Looking through the listing that follows, count every line with the string "none" and state the number alone.

__Data__.
---------------
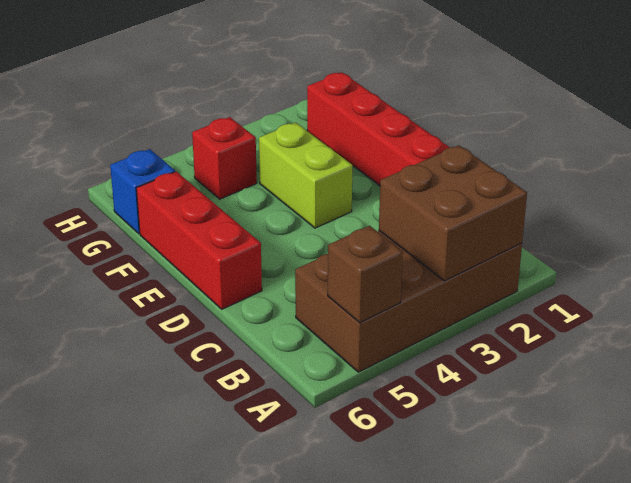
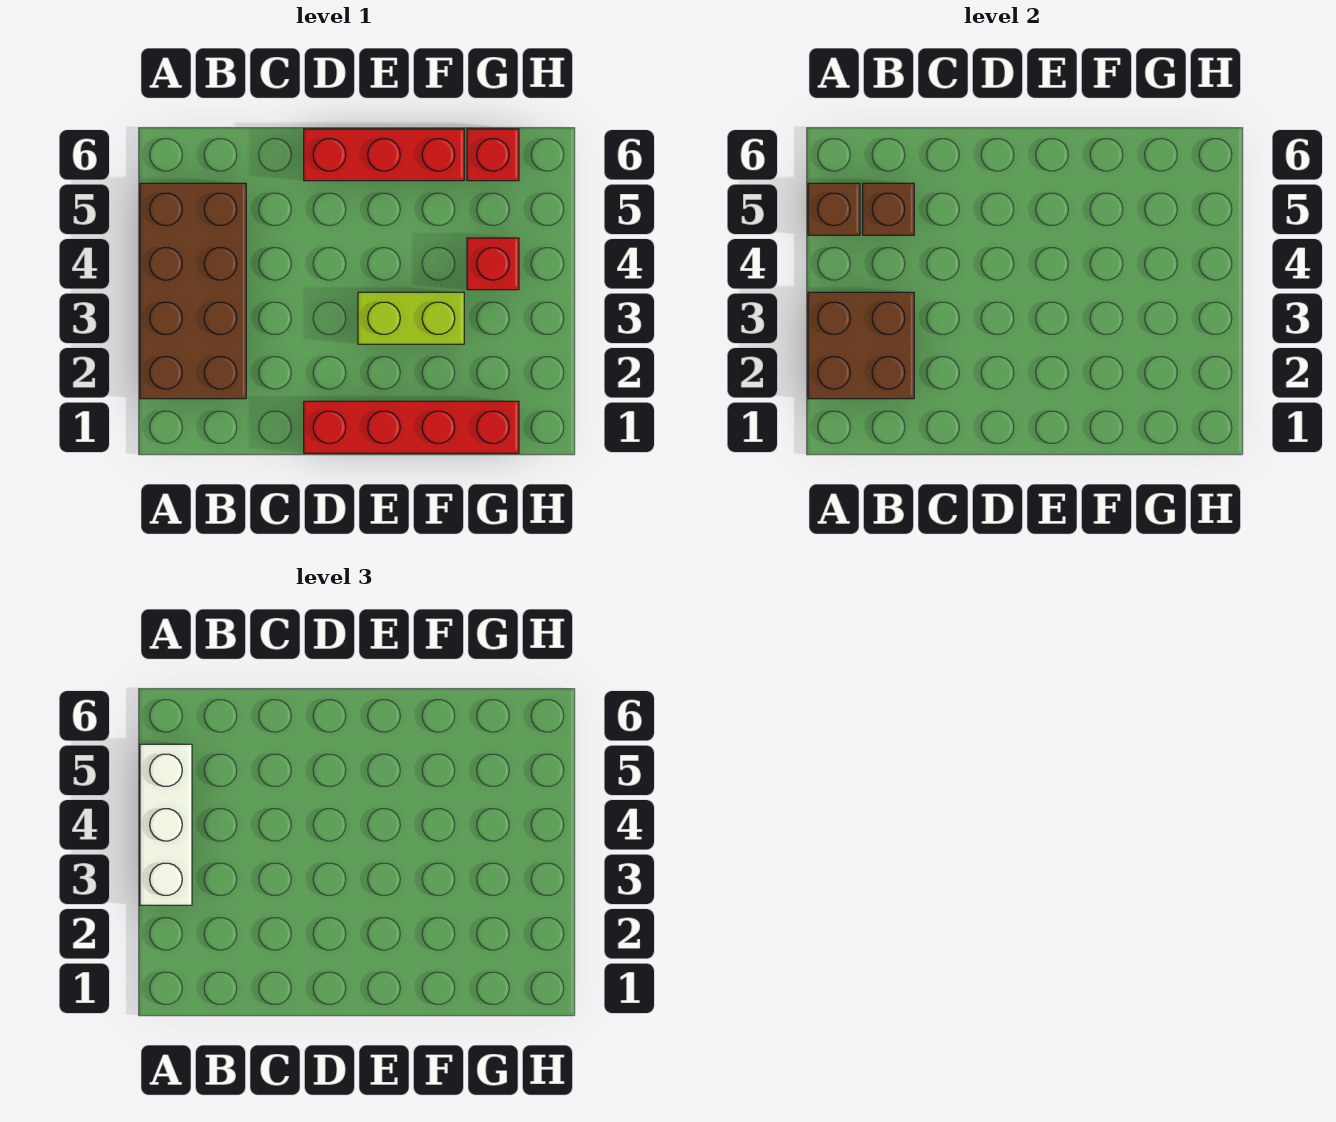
none -> white brick A3:A5 level 3
none -> brown brick B5 level 2
blue brick G6 level 1 -> red brick G6 level 1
---------------
__Response to this exercise__.
2